## WORK INSTRUCTION
Somewhere below is a line with "egg (emerald) (no." and, later, a line with "stacking rings (ash-grey)"; repeat those two lines and all the lines between them, exactly as they are.

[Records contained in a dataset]

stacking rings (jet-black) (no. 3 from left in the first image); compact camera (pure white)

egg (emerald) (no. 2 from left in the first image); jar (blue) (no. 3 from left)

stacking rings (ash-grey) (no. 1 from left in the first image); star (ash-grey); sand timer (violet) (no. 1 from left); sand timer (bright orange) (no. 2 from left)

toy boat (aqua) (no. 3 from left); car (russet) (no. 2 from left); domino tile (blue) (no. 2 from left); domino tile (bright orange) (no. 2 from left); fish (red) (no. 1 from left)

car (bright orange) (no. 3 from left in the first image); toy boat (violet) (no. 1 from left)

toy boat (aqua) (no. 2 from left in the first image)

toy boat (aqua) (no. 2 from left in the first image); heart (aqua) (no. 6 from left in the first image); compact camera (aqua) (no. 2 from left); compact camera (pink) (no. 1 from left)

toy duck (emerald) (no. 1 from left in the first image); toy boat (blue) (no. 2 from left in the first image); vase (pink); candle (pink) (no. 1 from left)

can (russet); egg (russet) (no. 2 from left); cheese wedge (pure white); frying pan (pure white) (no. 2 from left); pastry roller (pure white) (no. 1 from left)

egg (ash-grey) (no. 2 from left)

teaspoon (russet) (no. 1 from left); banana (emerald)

## ANSWER FOR THIS EXERCISE
egg (emerald) (no. 2 from left in the first image); jar (blue) (no. 3 from left)

stacking rings (ash-grey) (no. 1 from left in the first image); star (ash-grey); sand timer (violet) (no. 1 from left); sand timer (bright orange) (no. 2 from left)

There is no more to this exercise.